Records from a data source
- - - - - - -

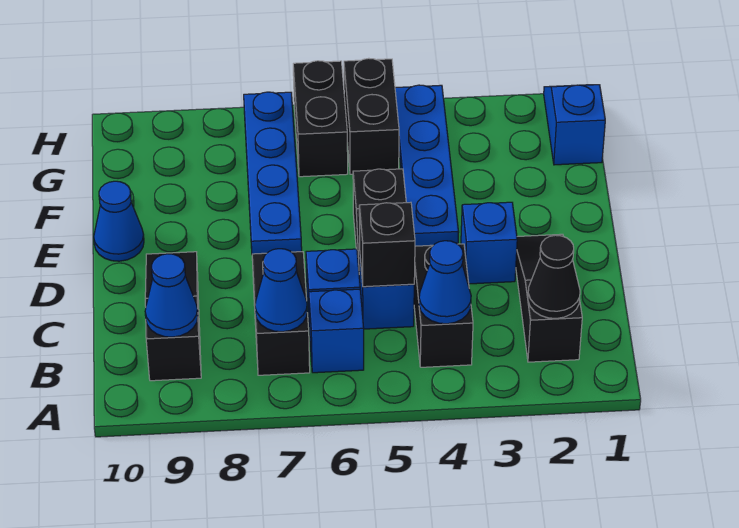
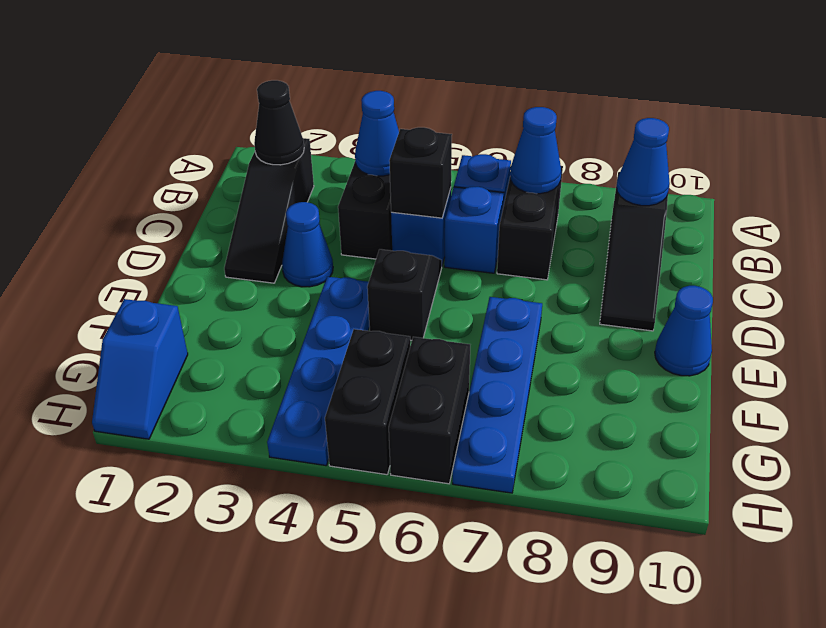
blue brick D3 level 1 -> blue cone D3 level 1

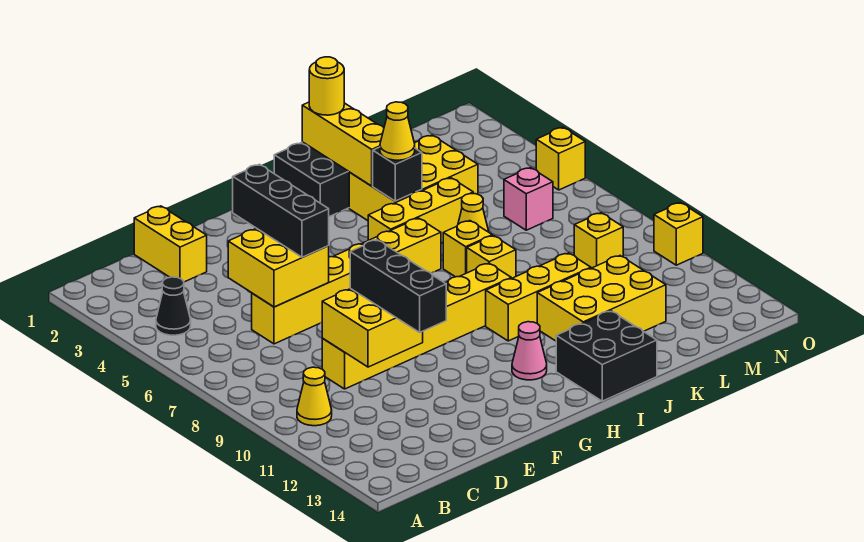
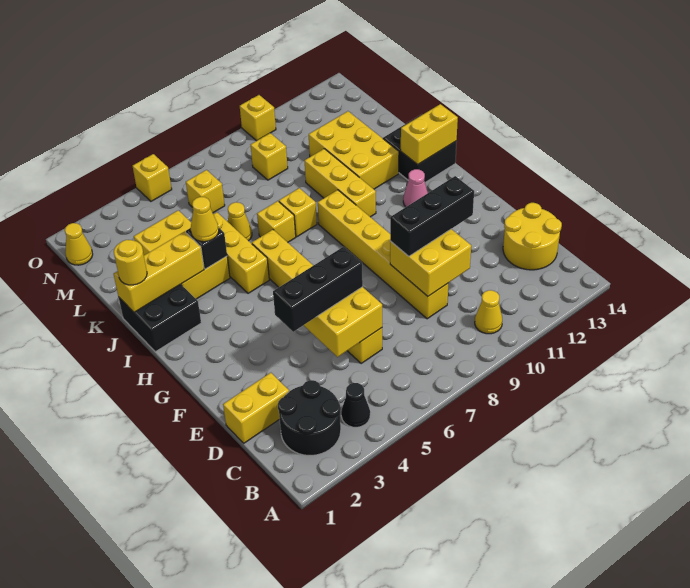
none -> black round brick B2:C3 level 1
none -> yellow round brick C13:D14 level 1
none -> yellow brick I13:I14 level 2
pink brick M6 level 1 -> yellow brick M6 level 1
none -> yellow cone N1 level 1

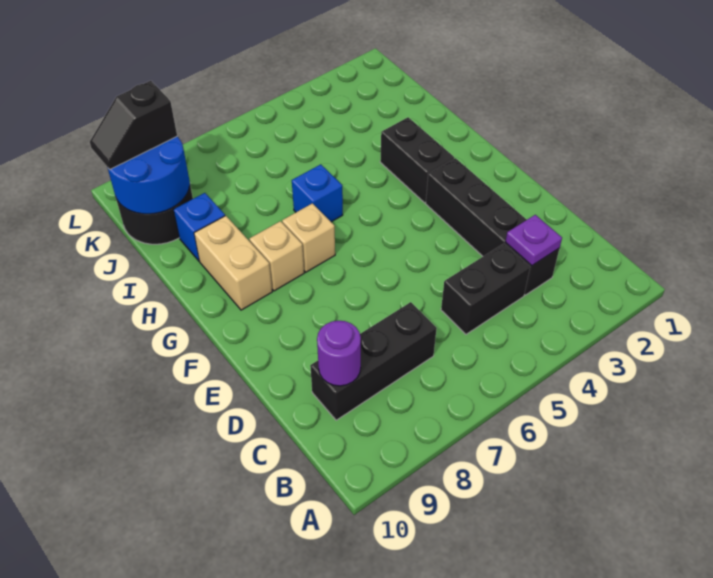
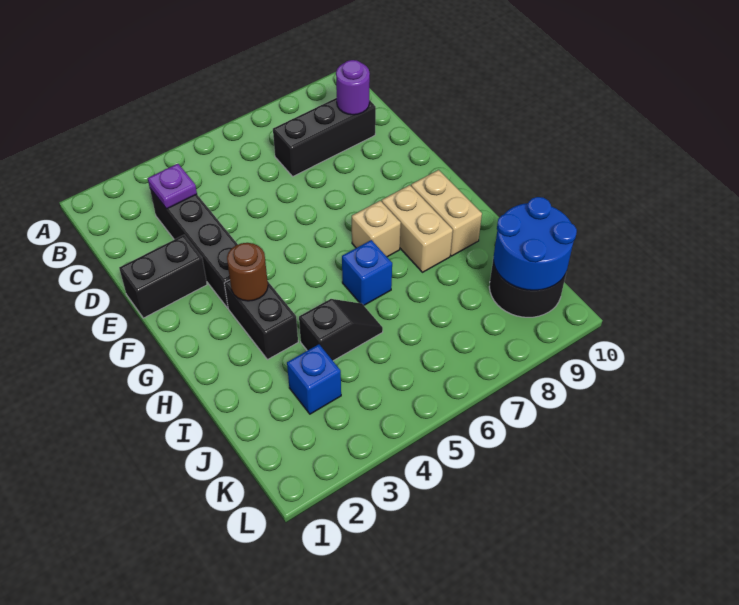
black brick C4:C5 level 1 -> black brick E1:E2 level 1
none -> brown round brick G3 level 2
tan brick G8 level 1 -> tan brick G8:H8 level 1
blue brick I9 level 1 -> blue brick J3 level 1
black slope K9:K10 level 3 top 9 -> black slope I4:I5 level 1 top 4

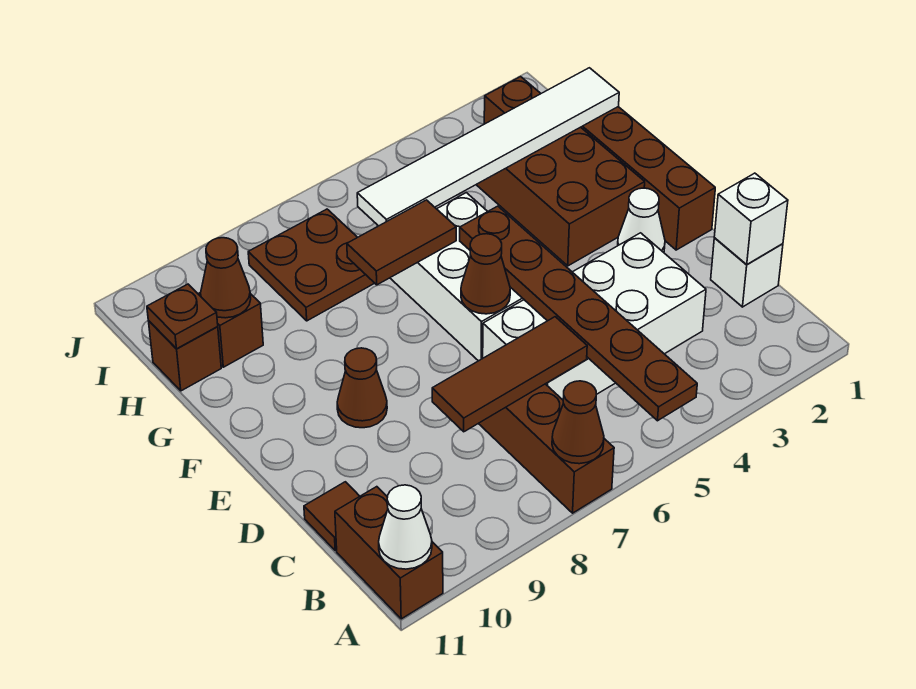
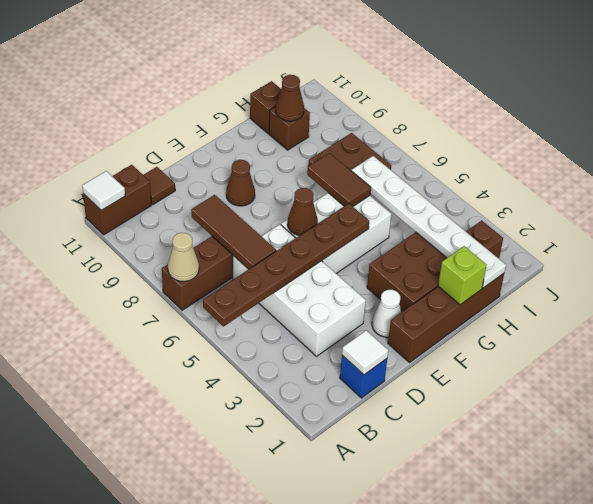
brown cone A7 level 2 -> tan cone A7 level 2
white cone A11 level 2 -> white tile A11 level 2
white brick C1 level 1 -> blue brick C1 level 1
white brick C1 level 2 -> white tile C1 level 2
none -> lime brick G1 level 2
white tile H1:H6 level 2 -> white plate H1:H6 level 2
brown plate H11 level 2 -> none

- - - - - - -

Instructions to follow — Look over the data above and show each line that contains "cone".

Result of the task —
blue brick D3 level 1 -> blue cone D3 level 1
none -> yellow cone N1 level 1
brown cone A7 level 2 -> tan cone A7 level 2
white cone A11 level 2 -> white tile A11 level 2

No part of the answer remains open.